• Task instructions: Return, verbatim and in full, the records that follow, but not their pictures.

Object matching data:
####################
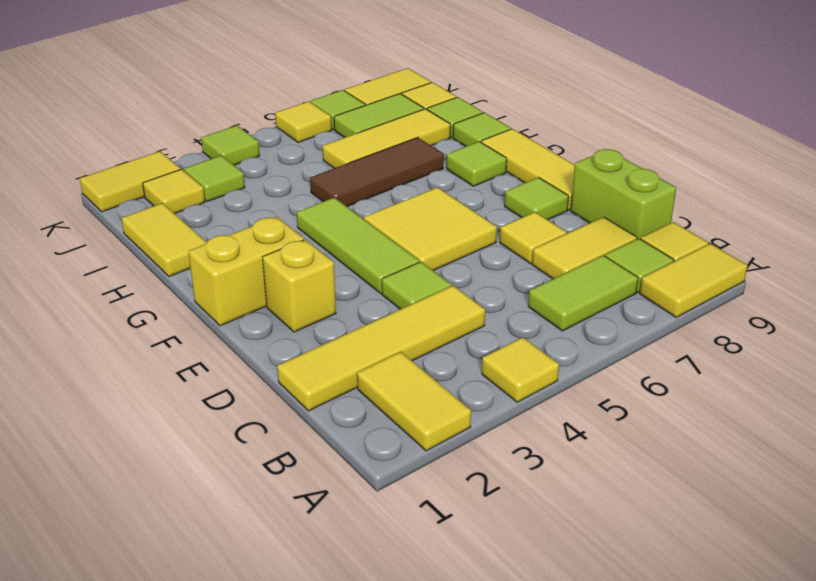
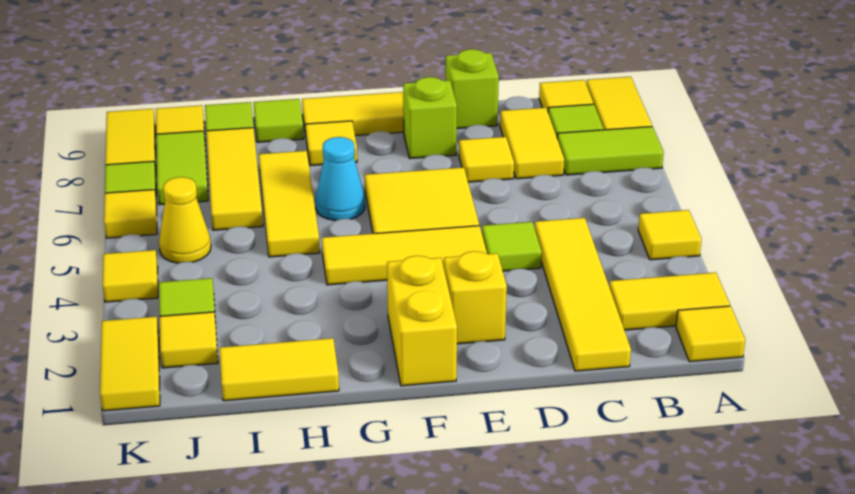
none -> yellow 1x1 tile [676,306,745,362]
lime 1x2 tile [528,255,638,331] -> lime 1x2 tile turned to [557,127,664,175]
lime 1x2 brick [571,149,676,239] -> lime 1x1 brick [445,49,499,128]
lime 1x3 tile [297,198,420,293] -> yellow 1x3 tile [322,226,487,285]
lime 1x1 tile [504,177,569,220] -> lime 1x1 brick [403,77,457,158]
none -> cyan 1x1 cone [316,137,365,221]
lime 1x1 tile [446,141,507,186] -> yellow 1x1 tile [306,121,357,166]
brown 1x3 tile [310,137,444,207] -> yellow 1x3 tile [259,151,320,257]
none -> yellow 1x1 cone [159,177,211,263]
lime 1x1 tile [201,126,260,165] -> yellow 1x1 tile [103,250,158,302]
####################
• Exercise result:
none -> yellow 1x1 tile [676,306,745,362]
lime 1x2 tile [528,255,638,331] -> lime 1x2 tile turned to [557,127,664,175]
lime 1x2 brick [571,149,676,239] -> lime 1x1 brick [445,49,499,128]
lime 1x3 tile [297,198,420,293] -> yellow 1x3 tile [322,226,487,285]
lime 1x1 tile [504,177,569,220] -> lime 1x1 brick [403,77,457,158]
none -> cyan 1x1 cone [316,137,365,221]
lime 1x1 tile [446,141,507,186] -> yellow 1x1 tile [306,121,357,166]
brown 1x3 tile [310,137,444,207] -> yellow 1x3 tile [259,151,320,257]
none -> yellow 1x1 cone [159,177,211,263]
lime 1x1 tile [201,126,260,165] -> yellow 1x1 tile [103,250,158,302]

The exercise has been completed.